- WORK TO COMPLETE
Retype exactly the lines from the one that contains "green plate D7" through the final line of the material below, and add nothing else.

- DATA EXTRACT
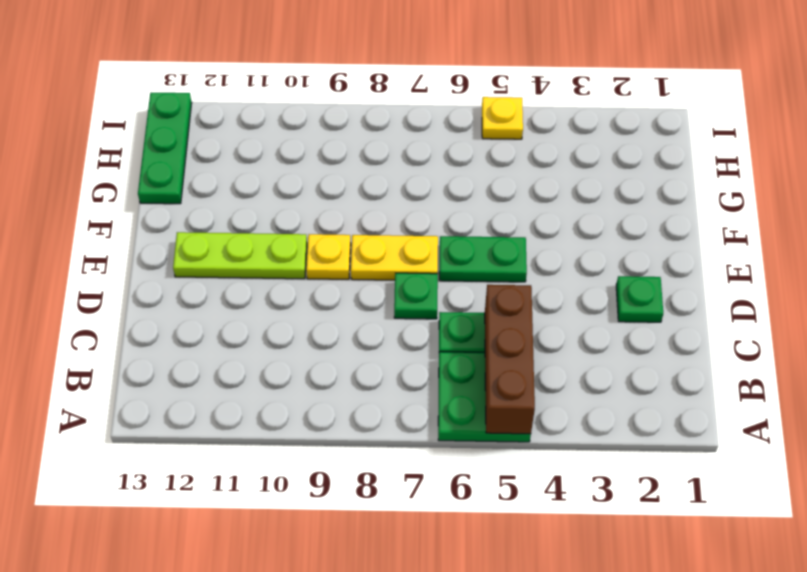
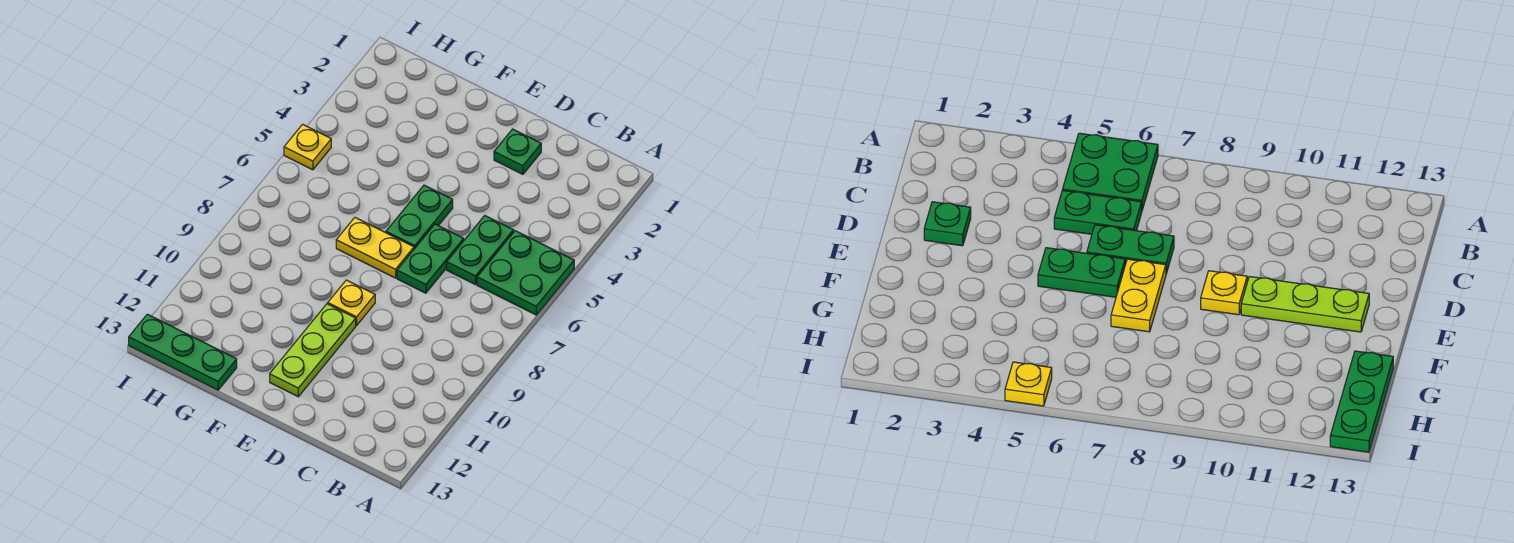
brown brick A5:C5 level 2 -> none
green plate D7 level 1 -> green plate D6:D7 level 1
yellow plate E7:E8 level 1 -> yellow plate E7:F7 level 1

- YOUR SOLUTION
green plate D7 level 1 -> green plate D6:D7 level 1
yellow plate E7:E8 level 1 -> yellow plate E7:F7 level 1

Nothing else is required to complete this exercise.